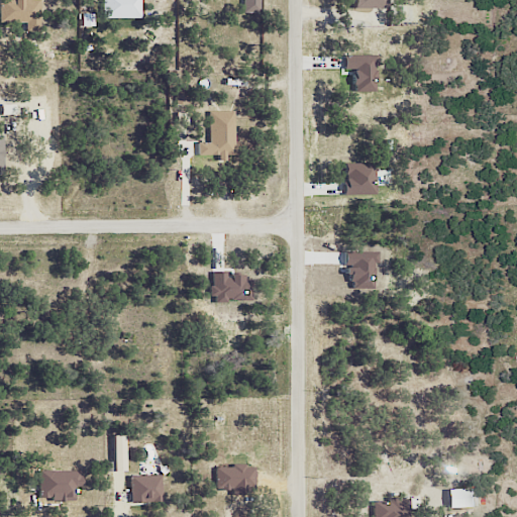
[(39,0),(0,0),(0,22),(39,24),(39,0)]
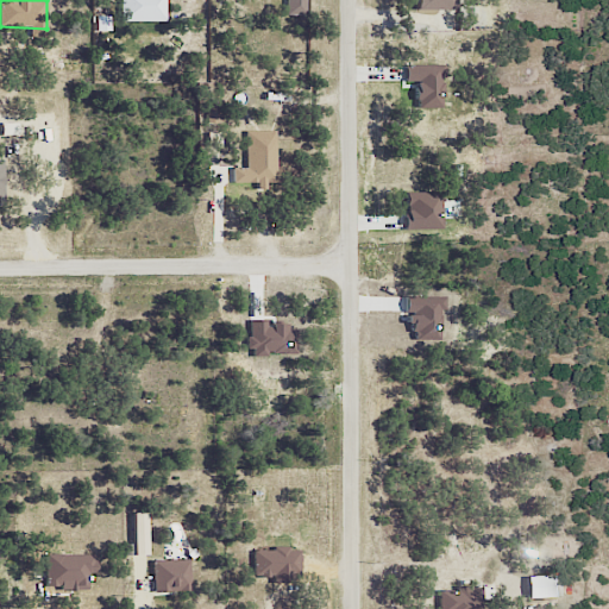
[(120,0),(121,22),(167,22),(165,0),(120,0)]
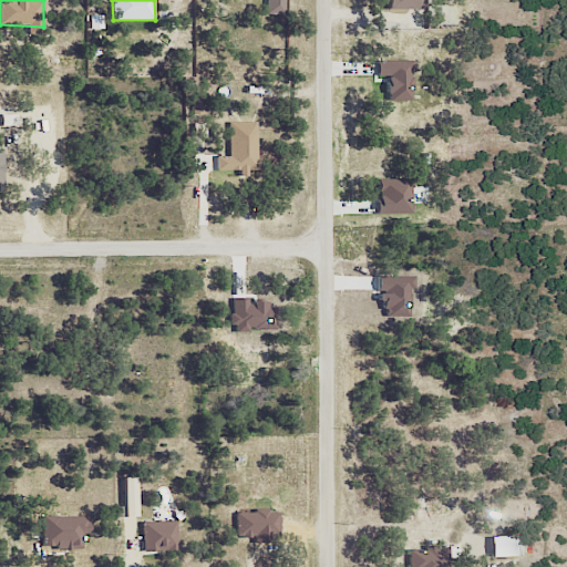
[(267,0),(267,13),(285,13),(285,0),(267,0)]
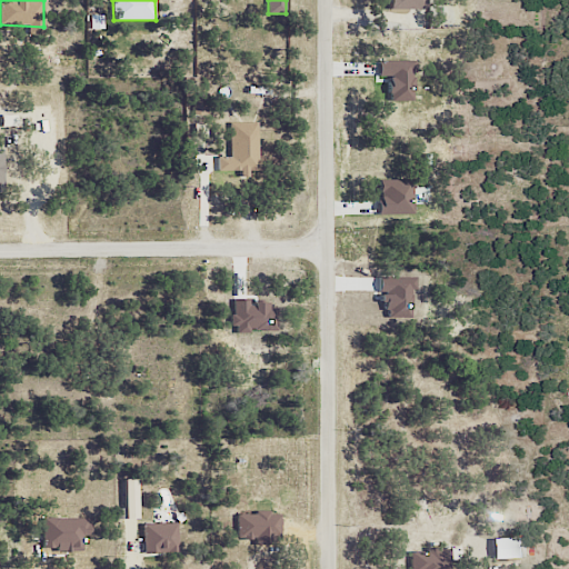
[(389,0),(390,9),(429,8),(428,0),(389,0)]
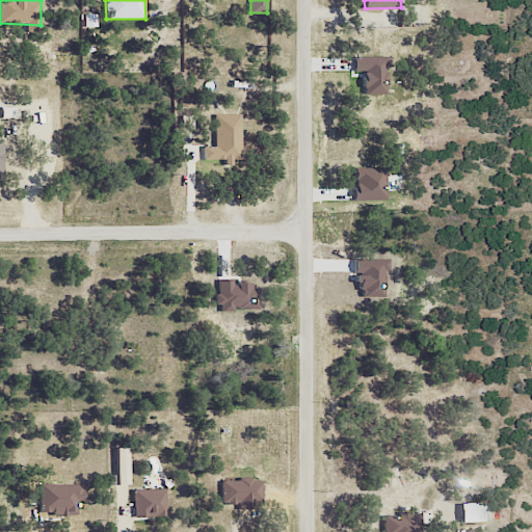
[(365,95),(388,94),(388,56),(354,57),(354,73),(365,73),(365,95)]
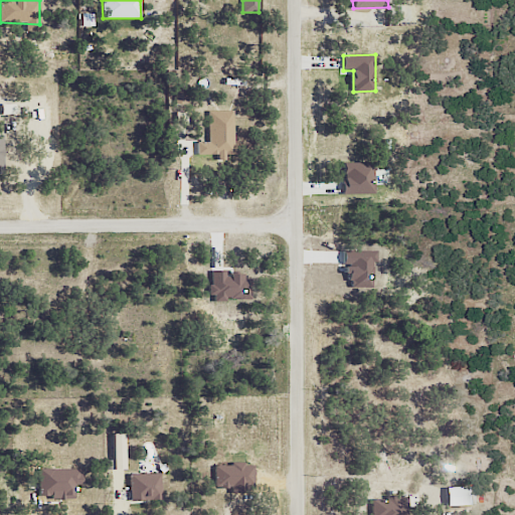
[(209,141),(198,142),(198,155),(235,154),(233,111),(208,111),(209,141)]
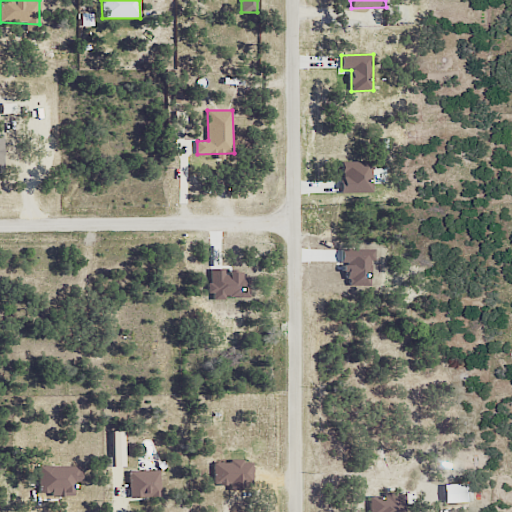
[(342,193),(372,192),(372,161),(341,162),(342,193)]
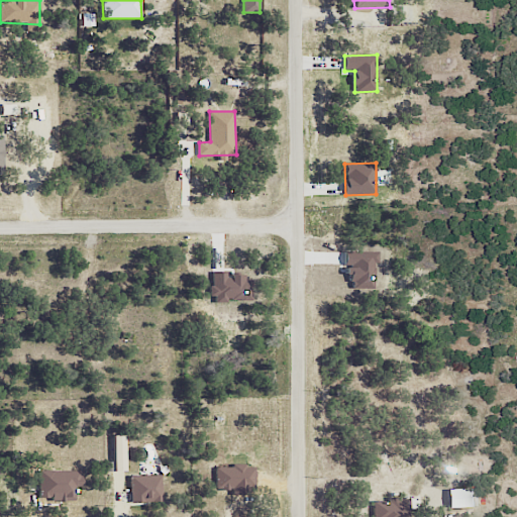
[(214,271),(214,300),(252,301),(252,276),(229,276),(229,271),(214,271)]
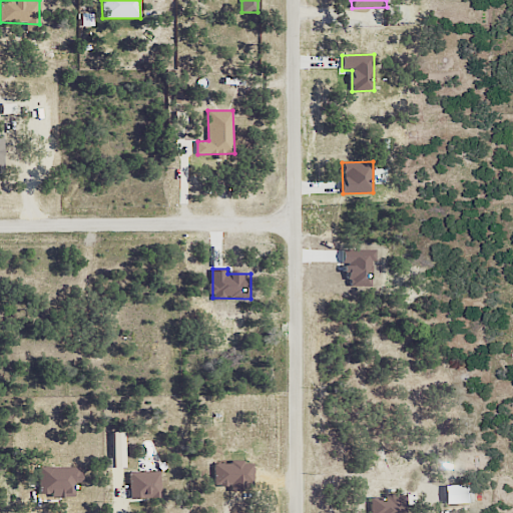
[(124,432),(112,432),(112,468),(125,467),(124,432)]
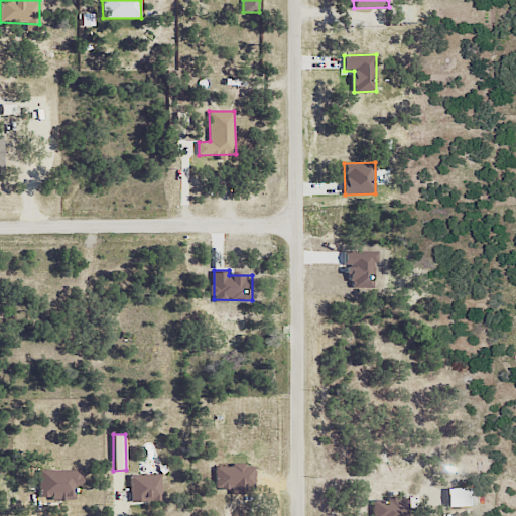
[(216,466),(217,489),(233,488),(233,494),(244,494),(244,484),(248,483),(247,465),(216,466)]
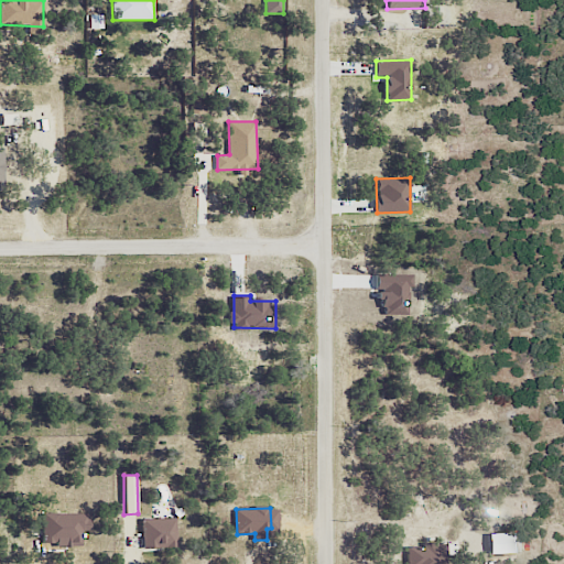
[(89,514),(44,513),(43,545),(82,545),(82,530),(89,530),(89,514)]
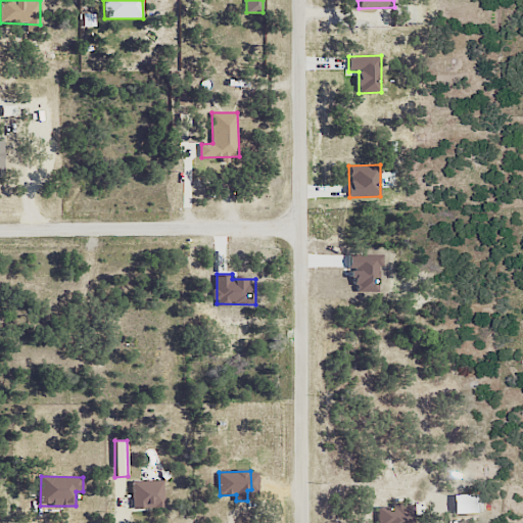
[(163,481),(133,482),(133,509),(164,508),(163,481)]
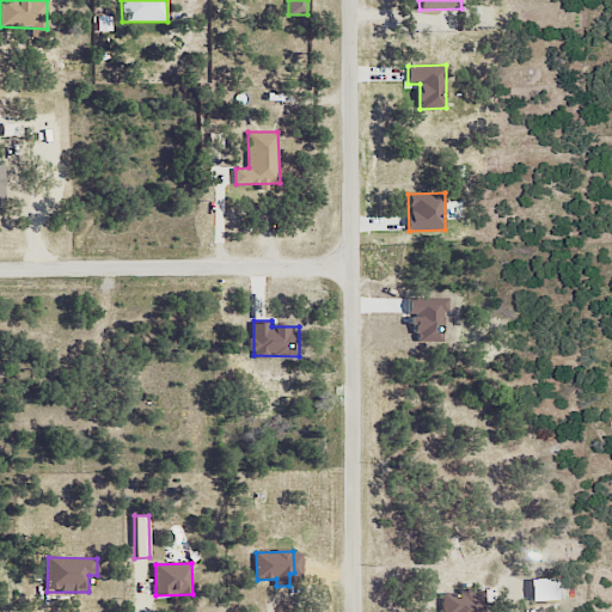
[(564,577),(531,580),(532,601),(565,600),(564,577)]
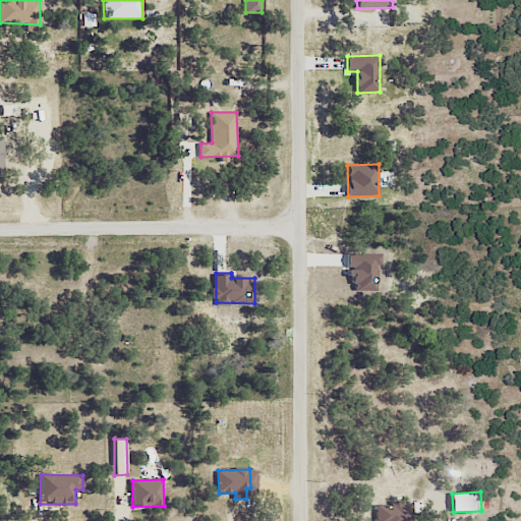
[(377,520),(383,520),(413,520),(412,501),(390,502),(390,505),(375,506),(377,520)]
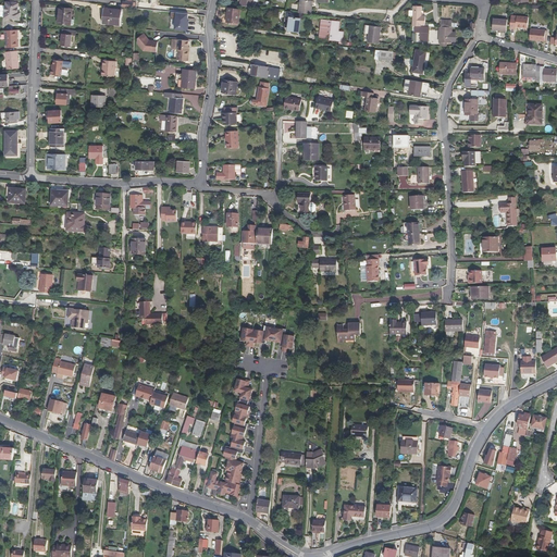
[(312,1),(305,0),(300,0),(299,13),(311,14),(312,1)]
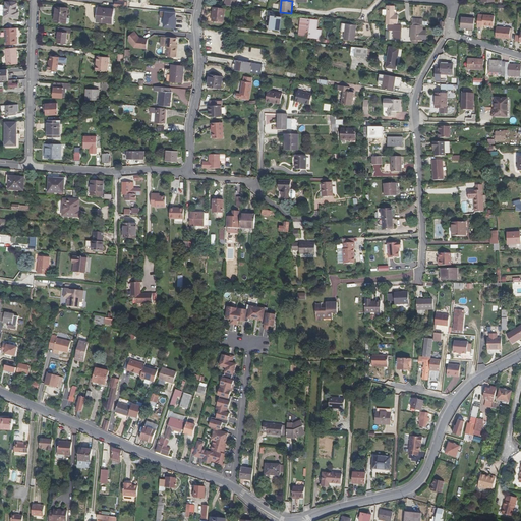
[(17,3),(6,2),(4,16),(18,18),(19,12),(16,11),(17,3)]
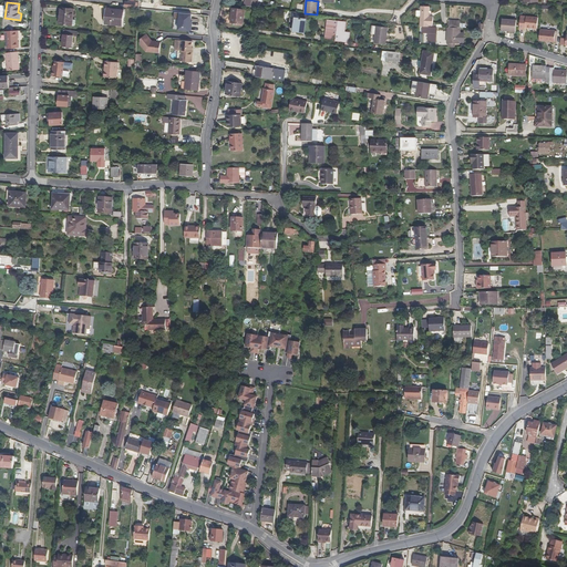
[(59,23),(71,26),(71,20),(72,20),(73,9),(61,8),(59,23)]
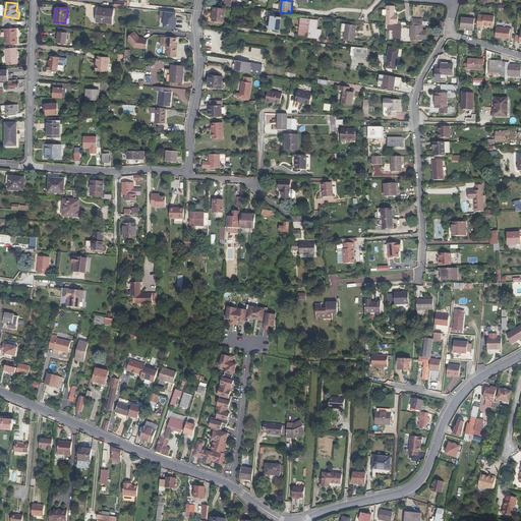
[(114,9),(98,7),(97,21),(112,23),(114,9)]
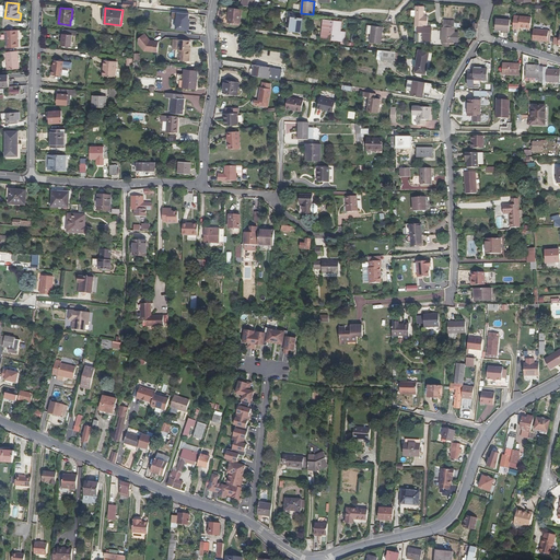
[(240,24),(242,9),(230,8),(229,12),(231,12),(230,23),(240,24)]
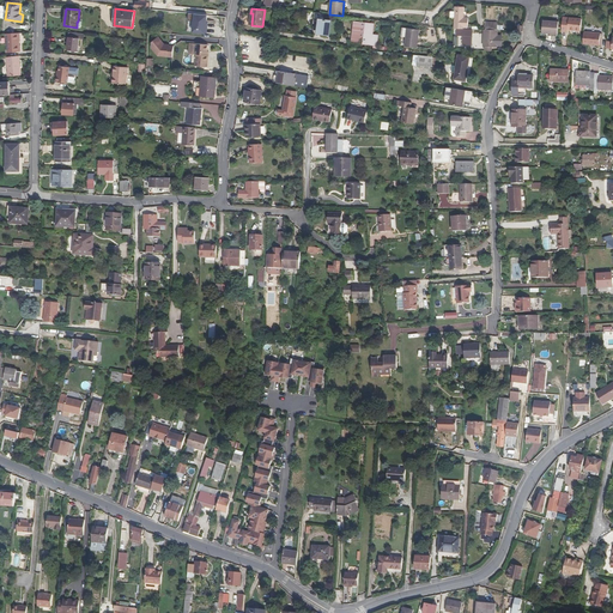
[(465,11),(455,11),(454,29),(457,29),(463,29),(463,26),(468,28),(468,18),(463,18),(465,11)]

========================================

> Aim of the exercise
From the line with "[(342,193),(372,192),(372,161),(341,162),(342,193)]" through the last line of the entries above, transcribe everything exactly, both ends included, but not the pictures.

> Solution
[(342,193),(372,192),(372,161),(341,162),(342,193)]
[(214,271),(214,300),(252,301),(252,276),(229,276),(229,271),(214,271)]
[(124,432),(112,432),(112,468),(125,467),(124,432)]
[(216,466),(217,489),(233,488),(233,494),(244,494),(244,484),(248,483),(247,465),(216,466)]
[(89,514),(44,513),(43,545),(82,545),(82,530),(89,530),(89,514)]
[(163,481),(133,482),(133,509),(164,508),(163,481)]
[(564,577),(531,580),(532,601),(565,600),(564,577)]
[(377,520),(383,520),(413,520),(412,501),(390,502),(390,505),(375,506),(377,520)]
[(312,1),(305,0),(300,0),(299,13),(311,14),(312,1)]
[(17,3),(6,2),(4,16),(18,18),(19,12),(16,11),(17,3)]
[(59,23),(71,26),(71,20),(72,20),(73,9),(61,8),(59,23)]
[(114,9),(98,7),(97,21),(112,23),(114,9)]
[(240,24),(242,9),(230,8),(229,12),(231,12),(230,23),(240,24)]
[(465,11),(455,11),(454,29),(457,29),(463,29),(463,26),(468,28),(468,18),(463,18),(465,11)]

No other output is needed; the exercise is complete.